(About this task): Please output the entries that follow exactly, without a single image.

(Beginning of Input)

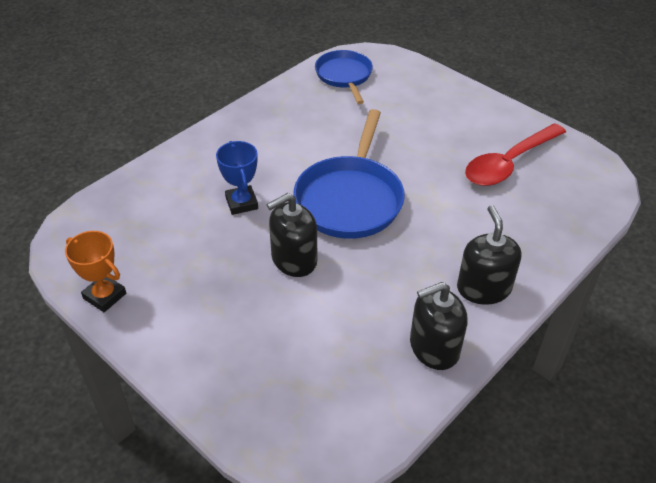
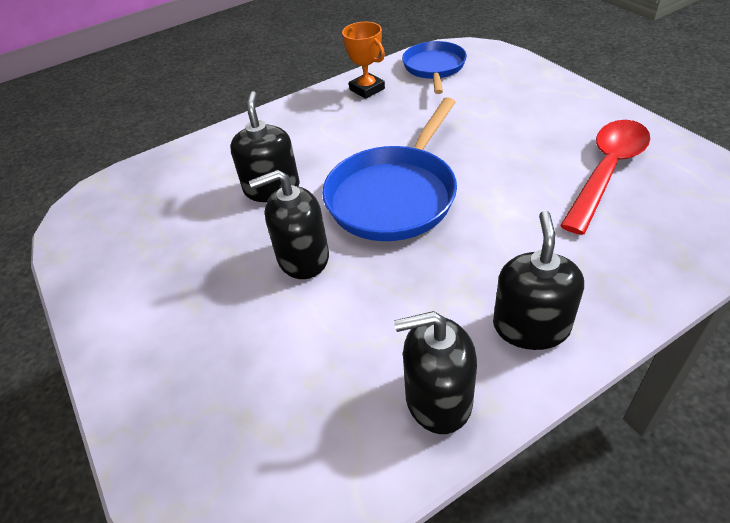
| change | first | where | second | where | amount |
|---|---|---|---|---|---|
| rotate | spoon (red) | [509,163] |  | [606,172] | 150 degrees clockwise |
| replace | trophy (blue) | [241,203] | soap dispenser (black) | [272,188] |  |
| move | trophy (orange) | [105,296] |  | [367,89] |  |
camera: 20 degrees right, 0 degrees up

(End of Input)

(Solution for this task):
| change | first | where | second | where | amount |
|---|---|---|---|---|---|
| rotate | spoon (red) | [509,163] |  | [606,172] | 150 degrees clockwise |
| replace | trophy (blue) | [241,203] | soap dispenser (black) | [272,188] |  |
| move | trophy (orange) | [105,296] |  | [367,89] |  |
camera: 20 degrees right, 0 degrees up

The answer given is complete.